**WHAT YOU SHOULD DO**
The answer is all of the data, repeated exactly.

|---|

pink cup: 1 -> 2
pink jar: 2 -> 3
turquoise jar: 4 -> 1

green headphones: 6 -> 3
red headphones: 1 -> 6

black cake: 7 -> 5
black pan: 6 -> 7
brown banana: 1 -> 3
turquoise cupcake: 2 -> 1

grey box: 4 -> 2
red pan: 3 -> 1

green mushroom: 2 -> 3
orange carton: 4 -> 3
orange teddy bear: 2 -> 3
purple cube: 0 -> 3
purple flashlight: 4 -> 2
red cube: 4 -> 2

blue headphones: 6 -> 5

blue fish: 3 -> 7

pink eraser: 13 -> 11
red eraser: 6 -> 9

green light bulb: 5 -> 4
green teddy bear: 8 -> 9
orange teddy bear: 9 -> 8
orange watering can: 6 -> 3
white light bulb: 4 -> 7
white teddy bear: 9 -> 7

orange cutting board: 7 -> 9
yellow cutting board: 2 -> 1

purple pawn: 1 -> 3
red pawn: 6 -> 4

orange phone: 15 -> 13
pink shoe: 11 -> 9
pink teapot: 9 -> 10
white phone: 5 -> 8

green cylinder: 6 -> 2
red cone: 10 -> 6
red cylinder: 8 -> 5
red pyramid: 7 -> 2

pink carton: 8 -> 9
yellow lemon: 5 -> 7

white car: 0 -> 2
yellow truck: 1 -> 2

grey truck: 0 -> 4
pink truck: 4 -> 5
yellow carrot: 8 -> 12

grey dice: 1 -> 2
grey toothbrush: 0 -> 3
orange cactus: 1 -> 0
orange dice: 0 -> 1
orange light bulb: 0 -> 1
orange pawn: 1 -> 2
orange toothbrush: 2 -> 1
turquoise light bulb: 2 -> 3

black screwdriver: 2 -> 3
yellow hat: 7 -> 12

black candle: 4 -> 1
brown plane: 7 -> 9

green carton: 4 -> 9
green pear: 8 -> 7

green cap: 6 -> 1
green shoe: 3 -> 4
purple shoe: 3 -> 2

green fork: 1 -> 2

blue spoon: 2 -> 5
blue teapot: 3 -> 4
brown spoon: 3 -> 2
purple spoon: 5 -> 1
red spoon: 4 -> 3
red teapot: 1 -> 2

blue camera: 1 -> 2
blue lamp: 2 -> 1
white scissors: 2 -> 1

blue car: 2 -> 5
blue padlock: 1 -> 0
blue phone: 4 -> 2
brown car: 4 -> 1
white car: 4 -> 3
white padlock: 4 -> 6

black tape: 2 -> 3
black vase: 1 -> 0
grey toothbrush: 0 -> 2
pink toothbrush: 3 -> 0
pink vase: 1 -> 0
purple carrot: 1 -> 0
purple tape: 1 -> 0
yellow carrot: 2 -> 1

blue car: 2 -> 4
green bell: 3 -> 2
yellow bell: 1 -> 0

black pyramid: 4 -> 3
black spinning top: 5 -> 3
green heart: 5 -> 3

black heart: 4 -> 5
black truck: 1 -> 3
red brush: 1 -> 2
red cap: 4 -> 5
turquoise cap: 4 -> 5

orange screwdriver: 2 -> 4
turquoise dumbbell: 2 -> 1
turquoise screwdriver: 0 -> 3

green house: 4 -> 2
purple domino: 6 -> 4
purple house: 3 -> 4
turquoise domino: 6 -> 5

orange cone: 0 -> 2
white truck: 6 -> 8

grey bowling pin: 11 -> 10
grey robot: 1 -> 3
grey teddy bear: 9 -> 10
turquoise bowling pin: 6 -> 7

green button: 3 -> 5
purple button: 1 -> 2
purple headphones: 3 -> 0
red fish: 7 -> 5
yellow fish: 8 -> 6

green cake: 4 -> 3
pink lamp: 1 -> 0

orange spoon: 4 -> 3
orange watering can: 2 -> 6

|---|

**RESPONSE AREA**
pink cup: 1 -> 2
pink jar: 2 -> 3
turquoise jar: 4 -> 1

green headphones: 6 -> 3
red headphones: 1 -> 6

black cake: 7 -> 5
black pan: 6 -> 7
brown banana: 1 -> 3
turquoise cupcake: 2 -> 1

grey box: 4 -> 2
red pan: 3 -> 1

green mushroom: 2 -> 3
orange carton: 4 -> 3
orange teddy bear: 2 -> 3
purple cube: 0 -> 3
purple flashlight: 4 -> 2
red cube: 4 -> 2

blue headphones: 6 -> 5

blue fish: 3 -> 7

pink eraser: 13 -> 11
red eraser: 6 -> 9

green light bulb: 5 -> 4
green teddy bear: 8 -> 9
orange teddy bear: 9 -> 8
orange watering can: 6 -> 3
white light bulb: 4 -> 7
white teddy bear: 9 -> 7

orange cutting board: 7 -> 9
yellow cutting board: 2 -> 1

purple pawn: 1 -> 3
red pawn: 6 -> 4

orange phone: 15 -> 13
pink shoe: 11 -> 9
pink teapot: 9 -> 10
white phone: 5 -> 8

green cylinder: 6 -> 2
red cone: 10 -> 6
red cylinder: 8 -> 5
red pyramid: 7 -> 2

pink carton: 8 -> 9
yellow lemon: 5 -> 7

white car: 0 -> 2
yellow truck: 1 -> 2

grey truck: 0 -> 4
pink truck: 4 -> 5
yellow carrot: 8 -> 12

grey dice: 1 -> 2
grey toothbrush: 0 -> 3
orange cactus: 1 -> 0
orange dice: 0 -> 1
orange light bulb: 0 -> 1
orange pawn: 1 -> 2
orange toothbrush: 2 -> 1
turquoise light bulb: 2 -> 3

black screwdriver: 2 -> 3
yellow hat: 7 -> 12

black candle: 4 -> 1
brown plane: 7 -> 9

green carton: 4 -> 9
green pear: 8 -> 7

green cap: 6 -> 1
green shoe: 3 -> 4
purple shoe: 3 -> 2

green fork: 1 -> 2

blue spoon: 2 -> 5
blue teapot: 3 -> 4
brown spoon: 3 -> 2
purple spoon: 5 -> 1
red spoon: 4 -> 3
red teapot: 1 -> 2

blue camera: 1 -> 2
blue lamp: 2 -> 1
white scissors: 2 -> 1

blue car: 2 -> 5
blue padlock: 1 -> 0
blue phone: 4 -> 2
brown car: 4 -> 1
white car: 4 -> 3
white padlock: 4 -> 6

black tape: 2 -> 3
black vase: 1 -> 0
grey toothbrush: 0 -> 2
pink toothbrush: 3 -> 0
pink vase: 1 -> 0
purple carrot: 1 -> 0
purple tape: 1 -> 0
yellow carrot: 2 -> 1

blue car: 2 -> 4
green bell: 3 -> 2
yellow bell: 1 -> 0

black pyramid: 4 -> 3
black spinning top: 5 -> 3
green heart: 5 -> 3

black heart: 4 -> 5
black truck: 1 -> 3
red brush: 1 -> 2
red cap: 4 -> 5
turquoise cap: 4 -> 5

orange screwdriver: 2 -> 4
turquoise dumbbell: 2 -> 1
turquoise screwdriver: 0 -> 3

green house: 4 -> 2
purple domino: 6 -> 4
purple house: 3 -> 4
turquoise domino: 6 -> 5

orange cone: 0 -> 2
white truck: 6 -> 8

grey bowling pin: 11 -> 10
grey robot: 1 -> 3
grey teddy bear: 9 -> 10
turquoise bowling pin: 6 -> 7

green button: 3 -> 5
purple button: 1 -> 2
purple headphones: 3 -> 0
red fish: 7 -> 5
yellow fish: 8 -> 6

green cake: 4 -> 3
pink lamp: 1 -> 0

orange spoon: 4 -> 3
orange watering can: 2 -> 6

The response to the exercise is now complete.